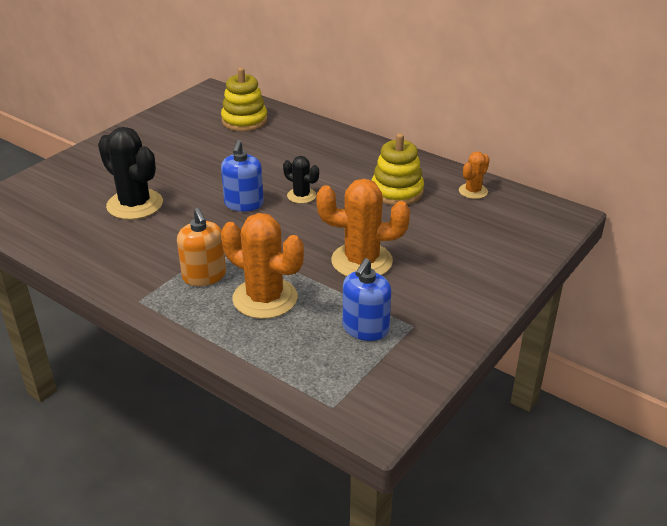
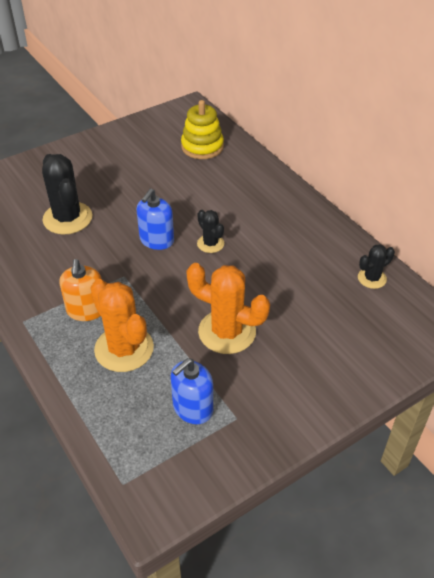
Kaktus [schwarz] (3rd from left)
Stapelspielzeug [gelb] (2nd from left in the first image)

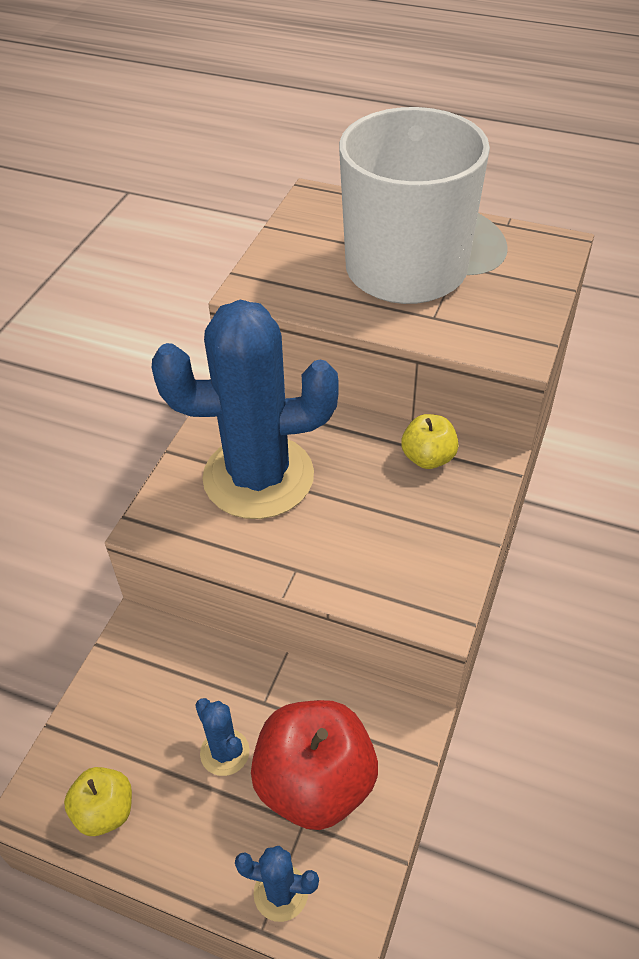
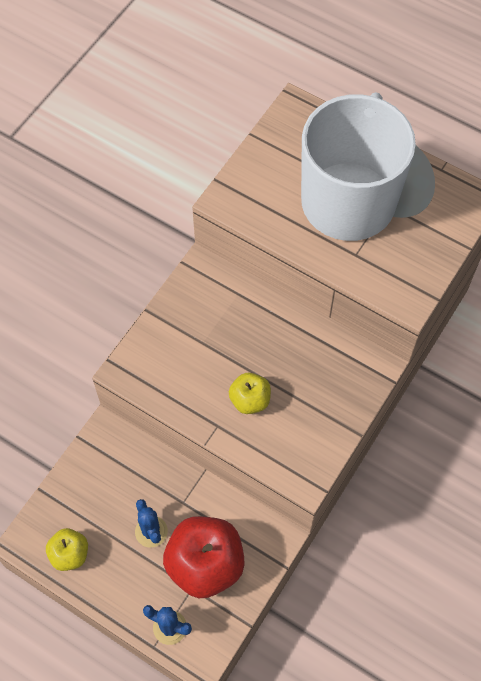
Apfel [gelb] (2nd from left)
Kaktus [blau] (2nd from left in the first image)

Problem requirements:
Could you return the whole listing exactly, with every picture removed?

Exercise output:
Kaktus [schwarz] (3rd from left)
Stapelspielzeug [gelb] (2nd from left in the first image)

Apfel [gelb] (2nd from left)
Kaktus [blau] (2nd from left in the first image)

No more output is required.